# WORK TASK:
For each line in the data that includes "capsule", make a copy.

# INPUT DATA:
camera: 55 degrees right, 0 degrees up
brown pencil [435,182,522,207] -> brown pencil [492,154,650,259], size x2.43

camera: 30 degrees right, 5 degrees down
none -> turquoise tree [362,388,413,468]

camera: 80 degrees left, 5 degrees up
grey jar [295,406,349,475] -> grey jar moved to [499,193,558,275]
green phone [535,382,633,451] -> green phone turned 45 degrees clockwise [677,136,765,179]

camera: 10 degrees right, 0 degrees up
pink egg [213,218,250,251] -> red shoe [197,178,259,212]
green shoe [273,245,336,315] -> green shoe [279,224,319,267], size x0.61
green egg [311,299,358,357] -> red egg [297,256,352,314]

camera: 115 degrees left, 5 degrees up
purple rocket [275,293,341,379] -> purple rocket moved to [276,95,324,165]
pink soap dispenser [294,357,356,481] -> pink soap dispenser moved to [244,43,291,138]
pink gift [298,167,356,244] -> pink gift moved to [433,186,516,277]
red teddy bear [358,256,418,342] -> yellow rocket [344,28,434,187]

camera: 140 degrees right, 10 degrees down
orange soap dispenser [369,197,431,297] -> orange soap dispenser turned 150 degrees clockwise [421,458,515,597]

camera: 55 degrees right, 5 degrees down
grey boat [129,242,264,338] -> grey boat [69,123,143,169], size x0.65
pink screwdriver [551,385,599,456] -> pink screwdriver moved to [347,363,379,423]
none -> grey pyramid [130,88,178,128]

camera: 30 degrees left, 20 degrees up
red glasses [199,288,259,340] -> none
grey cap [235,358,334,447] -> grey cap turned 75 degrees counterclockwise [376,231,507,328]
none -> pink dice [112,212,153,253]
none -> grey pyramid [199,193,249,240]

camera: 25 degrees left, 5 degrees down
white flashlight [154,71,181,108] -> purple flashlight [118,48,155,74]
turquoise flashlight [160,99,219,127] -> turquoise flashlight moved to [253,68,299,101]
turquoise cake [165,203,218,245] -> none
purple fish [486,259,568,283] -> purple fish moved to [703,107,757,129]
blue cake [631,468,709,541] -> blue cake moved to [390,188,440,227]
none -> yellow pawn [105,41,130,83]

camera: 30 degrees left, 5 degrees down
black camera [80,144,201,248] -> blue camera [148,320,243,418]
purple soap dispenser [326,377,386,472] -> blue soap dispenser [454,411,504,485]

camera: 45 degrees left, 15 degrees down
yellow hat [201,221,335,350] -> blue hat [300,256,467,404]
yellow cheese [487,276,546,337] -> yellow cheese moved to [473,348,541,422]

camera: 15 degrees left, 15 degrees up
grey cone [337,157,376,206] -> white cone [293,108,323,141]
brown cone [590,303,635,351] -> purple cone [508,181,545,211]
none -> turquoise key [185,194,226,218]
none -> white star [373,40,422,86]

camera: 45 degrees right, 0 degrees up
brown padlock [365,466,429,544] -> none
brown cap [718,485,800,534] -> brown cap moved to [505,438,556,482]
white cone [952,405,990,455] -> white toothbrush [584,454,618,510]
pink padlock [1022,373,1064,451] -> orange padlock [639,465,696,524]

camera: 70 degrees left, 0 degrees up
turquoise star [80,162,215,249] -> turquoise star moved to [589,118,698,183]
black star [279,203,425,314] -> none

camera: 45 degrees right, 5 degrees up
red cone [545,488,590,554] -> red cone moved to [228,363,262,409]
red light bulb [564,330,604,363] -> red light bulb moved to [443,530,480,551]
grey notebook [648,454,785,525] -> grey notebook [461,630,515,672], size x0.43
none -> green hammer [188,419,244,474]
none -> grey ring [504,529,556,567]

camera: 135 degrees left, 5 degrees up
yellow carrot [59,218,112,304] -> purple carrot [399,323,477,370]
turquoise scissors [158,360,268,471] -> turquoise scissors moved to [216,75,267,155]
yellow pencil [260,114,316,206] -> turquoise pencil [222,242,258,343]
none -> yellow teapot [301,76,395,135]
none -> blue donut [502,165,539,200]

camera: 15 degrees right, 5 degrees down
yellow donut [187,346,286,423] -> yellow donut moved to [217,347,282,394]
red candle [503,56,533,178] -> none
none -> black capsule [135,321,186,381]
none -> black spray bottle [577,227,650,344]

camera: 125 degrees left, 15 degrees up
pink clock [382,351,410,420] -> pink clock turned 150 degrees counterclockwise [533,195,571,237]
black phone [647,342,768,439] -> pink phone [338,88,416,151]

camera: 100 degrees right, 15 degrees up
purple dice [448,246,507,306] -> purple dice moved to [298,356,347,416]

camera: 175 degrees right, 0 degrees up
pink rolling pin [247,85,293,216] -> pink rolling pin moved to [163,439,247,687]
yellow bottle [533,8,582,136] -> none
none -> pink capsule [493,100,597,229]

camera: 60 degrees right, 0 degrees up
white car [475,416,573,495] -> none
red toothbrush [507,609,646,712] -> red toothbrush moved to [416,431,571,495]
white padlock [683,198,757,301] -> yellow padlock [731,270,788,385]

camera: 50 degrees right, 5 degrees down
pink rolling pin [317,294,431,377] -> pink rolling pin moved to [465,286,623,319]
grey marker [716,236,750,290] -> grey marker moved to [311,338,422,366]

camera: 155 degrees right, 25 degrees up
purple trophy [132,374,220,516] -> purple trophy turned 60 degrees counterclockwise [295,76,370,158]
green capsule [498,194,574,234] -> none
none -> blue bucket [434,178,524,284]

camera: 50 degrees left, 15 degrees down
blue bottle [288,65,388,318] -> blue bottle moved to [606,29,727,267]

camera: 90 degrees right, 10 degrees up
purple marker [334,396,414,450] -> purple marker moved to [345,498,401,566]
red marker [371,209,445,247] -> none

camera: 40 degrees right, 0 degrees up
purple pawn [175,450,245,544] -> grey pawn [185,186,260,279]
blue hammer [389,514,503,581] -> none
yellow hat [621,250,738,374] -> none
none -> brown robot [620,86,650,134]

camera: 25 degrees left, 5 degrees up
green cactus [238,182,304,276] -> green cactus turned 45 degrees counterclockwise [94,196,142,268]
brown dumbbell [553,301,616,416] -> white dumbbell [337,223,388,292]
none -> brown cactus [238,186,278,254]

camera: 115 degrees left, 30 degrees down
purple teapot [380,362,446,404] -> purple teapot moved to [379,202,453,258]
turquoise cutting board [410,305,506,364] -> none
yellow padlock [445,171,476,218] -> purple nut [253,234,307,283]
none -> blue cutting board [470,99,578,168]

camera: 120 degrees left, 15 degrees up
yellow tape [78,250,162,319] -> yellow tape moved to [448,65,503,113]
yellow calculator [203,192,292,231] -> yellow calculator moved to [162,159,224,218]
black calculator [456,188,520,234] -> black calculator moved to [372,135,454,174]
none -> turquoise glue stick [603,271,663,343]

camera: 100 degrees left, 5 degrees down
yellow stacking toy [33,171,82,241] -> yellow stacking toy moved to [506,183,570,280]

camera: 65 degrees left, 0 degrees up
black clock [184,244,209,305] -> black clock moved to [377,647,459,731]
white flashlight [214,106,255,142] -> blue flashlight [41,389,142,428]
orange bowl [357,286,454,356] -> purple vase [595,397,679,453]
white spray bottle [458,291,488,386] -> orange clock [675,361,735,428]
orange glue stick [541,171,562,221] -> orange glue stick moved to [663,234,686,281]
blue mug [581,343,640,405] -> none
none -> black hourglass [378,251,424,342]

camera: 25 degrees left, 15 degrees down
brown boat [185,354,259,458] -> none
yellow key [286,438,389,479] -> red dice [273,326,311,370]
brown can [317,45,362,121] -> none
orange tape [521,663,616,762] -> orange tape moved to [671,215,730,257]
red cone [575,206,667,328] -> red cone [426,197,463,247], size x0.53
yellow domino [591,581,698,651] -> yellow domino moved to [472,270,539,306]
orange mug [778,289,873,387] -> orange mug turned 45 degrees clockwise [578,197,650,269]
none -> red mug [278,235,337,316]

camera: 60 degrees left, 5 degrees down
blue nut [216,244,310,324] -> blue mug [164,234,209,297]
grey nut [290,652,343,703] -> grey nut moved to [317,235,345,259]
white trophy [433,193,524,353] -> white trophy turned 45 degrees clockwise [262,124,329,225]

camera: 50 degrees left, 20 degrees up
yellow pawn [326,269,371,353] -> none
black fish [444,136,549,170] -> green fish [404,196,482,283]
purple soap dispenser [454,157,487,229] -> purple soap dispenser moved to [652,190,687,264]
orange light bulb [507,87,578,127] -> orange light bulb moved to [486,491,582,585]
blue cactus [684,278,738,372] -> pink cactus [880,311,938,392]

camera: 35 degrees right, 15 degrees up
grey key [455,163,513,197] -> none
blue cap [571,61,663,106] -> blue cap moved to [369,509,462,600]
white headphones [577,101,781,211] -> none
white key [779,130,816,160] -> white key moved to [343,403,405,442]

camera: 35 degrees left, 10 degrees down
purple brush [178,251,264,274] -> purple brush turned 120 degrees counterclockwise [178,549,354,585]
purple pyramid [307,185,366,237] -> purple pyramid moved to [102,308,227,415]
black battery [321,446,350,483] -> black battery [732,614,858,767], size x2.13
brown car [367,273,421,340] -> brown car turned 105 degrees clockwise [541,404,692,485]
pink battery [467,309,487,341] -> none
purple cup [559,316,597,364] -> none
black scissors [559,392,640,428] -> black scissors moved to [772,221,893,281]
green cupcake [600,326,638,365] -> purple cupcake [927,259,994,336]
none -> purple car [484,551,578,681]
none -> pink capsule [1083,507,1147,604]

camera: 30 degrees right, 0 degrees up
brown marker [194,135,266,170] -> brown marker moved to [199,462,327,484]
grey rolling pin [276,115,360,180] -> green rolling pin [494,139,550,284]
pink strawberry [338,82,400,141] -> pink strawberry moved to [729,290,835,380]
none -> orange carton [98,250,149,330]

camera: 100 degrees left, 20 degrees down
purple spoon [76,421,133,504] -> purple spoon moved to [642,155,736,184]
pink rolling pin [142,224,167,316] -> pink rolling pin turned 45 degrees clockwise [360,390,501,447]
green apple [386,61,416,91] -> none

# REPLY:
none -> black capsule [135,321,186,381]
none -> pink capsule [493,100,597,229]
green capsule [498,194,574,234] -> none
none -> pink capsule [1083,507,1147,604]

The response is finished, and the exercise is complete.